#### Exercise inputs
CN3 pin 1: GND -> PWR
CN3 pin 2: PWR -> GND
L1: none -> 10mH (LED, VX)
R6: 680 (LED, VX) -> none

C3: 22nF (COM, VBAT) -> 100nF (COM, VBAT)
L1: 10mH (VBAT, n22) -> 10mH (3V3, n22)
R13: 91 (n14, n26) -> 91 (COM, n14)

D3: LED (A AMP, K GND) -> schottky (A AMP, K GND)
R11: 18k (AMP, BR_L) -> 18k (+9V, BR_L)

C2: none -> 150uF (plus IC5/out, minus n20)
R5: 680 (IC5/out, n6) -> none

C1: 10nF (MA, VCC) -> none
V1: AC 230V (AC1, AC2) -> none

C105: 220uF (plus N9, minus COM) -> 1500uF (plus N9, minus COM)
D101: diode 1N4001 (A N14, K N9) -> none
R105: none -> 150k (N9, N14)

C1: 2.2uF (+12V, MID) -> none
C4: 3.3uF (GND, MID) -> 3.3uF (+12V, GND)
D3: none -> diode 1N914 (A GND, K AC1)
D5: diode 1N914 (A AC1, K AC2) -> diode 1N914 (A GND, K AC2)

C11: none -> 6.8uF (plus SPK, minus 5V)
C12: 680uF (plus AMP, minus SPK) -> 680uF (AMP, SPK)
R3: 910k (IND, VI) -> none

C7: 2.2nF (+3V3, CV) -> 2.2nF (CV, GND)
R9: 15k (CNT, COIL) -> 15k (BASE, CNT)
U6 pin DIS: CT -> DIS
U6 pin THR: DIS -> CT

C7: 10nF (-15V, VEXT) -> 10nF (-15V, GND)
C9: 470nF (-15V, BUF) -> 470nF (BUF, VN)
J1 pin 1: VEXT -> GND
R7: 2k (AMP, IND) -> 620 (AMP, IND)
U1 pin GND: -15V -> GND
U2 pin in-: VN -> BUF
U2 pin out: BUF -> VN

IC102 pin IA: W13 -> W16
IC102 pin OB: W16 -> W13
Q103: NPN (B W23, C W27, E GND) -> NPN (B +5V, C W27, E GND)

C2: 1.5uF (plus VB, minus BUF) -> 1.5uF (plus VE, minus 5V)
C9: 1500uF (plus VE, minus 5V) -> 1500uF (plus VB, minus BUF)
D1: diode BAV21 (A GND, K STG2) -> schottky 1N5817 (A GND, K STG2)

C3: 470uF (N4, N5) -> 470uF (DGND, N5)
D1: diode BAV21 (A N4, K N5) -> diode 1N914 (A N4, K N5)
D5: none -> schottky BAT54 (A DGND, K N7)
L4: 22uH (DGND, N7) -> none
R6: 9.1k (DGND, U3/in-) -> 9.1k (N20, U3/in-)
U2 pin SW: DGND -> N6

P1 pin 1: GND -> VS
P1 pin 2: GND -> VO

#### Task to carry out
Return only the part of the records above that opens with the line containing "R5: 680 (IC5/out, n6) -> none" and closes with the line containing "D5: diode 1N914", ends included.

#### Task answer
R5: 680 (IC5/out, n6) -> none

C1: 10nF (MA, VCC) -> none
V1: AC 230V (AC1, AC2) -> none

C105: 220uF (plus N9, minus COM) -> 1500uF (plus N9, minus COM)
D101: diode 1N4001 (A N14, K N9) -> none
R105: none -> 150k (N9, N14)

C1: 2.2uF (+12V, MID) -> none
C4: 3.3uF (GND, MID) -> 3.3uF (+12V, GND)
D3: none -> diode 1N914 (A GND, K AC1)
D5: diode 1N914 (A AC1, K AC2) -> diode 1N914 (A GND, K AC2)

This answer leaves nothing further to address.